**About this exercise:** When the string "Tracker" appears in a line of the records, show the whole line.

[Before-and-after coordinate records]
=== Section Start ===

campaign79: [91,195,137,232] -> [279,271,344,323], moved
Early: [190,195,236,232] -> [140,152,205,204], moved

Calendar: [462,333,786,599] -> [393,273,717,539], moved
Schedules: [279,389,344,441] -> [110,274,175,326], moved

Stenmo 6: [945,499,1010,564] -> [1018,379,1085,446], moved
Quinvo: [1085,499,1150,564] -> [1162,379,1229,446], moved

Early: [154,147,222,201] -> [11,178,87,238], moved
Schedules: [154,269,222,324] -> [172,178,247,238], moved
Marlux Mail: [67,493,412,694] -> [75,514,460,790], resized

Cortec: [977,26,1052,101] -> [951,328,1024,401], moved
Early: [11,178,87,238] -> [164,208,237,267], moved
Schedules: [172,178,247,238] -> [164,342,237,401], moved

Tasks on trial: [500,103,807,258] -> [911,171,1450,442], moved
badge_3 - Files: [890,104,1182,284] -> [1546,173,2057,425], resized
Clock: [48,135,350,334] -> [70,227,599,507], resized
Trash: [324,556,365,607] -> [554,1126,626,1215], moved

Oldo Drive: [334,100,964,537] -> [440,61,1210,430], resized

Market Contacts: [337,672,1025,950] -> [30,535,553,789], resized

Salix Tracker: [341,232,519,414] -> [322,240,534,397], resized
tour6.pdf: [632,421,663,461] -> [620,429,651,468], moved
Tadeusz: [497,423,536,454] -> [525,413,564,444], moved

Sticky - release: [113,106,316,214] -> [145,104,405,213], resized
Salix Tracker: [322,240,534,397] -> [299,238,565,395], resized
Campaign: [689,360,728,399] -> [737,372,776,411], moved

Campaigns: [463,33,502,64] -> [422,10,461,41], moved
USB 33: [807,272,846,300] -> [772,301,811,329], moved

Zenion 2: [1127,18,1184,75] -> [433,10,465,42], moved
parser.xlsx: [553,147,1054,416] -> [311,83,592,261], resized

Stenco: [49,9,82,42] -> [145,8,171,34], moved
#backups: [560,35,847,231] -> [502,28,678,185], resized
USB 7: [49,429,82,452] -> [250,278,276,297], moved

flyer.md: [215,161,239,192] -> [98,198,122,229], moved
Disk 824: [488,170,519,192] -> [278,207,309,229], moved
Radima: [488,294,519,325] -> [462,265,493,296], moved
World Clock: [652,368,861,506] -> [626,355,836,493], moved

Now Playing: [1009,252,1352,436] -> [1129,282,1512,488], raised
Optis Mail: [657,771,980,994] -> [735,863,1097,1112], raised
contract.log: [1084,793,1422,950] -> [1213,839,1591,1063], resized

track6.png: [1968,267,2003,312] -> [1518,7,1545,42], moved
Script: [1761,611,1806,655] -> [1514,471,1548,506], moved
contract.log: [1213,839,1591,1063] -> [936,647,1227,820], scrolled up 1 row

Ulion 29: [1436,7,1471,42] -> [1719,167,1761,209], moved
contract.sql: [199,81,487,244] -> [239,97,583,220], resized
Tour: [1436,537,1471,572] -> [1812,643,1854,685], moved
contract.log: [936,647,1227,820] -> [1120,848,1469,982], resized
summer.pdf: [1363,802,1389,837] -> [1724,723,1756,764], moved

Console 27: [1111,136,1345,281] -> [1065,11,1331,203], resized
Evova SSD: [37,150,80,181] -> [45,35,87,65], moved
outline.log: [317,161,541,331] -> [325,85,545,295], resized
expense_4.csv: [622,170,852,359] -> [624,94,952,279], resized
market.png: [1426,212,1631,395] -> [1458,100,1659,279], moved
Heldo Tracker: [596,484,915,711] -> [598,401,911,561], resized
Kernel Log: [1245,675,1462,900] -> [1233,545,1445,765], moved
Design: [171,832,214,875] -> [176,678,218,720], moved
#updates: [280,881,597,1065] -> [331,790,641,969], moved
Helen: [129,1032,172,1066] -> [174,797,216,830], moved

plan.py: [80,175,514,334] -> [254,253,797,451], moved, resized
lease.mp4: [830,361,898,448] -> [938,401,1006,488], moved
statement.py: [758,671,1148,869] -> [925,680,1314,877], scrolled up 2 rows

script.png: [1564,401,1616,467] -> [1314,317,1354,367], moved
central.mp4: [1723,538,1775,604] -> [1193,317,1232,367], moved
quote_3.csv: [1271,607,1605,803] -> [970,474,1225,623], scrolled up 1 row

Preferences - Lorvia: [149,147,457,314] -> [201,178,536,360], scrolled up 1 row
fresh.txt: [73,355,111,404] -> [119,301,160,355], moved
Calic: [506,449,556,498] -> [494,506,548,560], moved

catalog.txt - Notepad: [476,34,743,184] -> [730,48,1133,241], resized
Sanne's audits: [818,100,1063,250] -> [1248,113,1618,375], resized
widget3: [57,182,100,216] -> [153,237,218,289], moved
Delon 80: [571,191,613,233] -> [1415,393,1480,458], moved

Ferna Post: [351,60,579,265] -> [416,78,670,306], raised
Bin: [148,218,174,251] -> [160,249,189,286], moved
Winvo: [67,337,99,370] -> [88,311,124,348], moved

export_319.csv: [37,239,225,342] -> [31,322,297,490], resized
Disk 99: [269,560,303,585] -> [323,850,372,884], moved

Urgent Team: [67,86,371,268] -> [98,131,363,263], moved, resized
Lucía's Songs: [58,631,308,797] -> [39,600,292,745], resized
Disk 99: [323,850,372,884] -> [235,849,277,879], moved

=== Section End ===

**Expected output:**
Salix Tracker: [341,232,519,414] -> [322,240,534,397], resized
Salix Tracker: [322,240,534,397] -> [299,238,565,395], resized
Heldo Tracker: [596,484,915,711] -> [598,401,911,561], resized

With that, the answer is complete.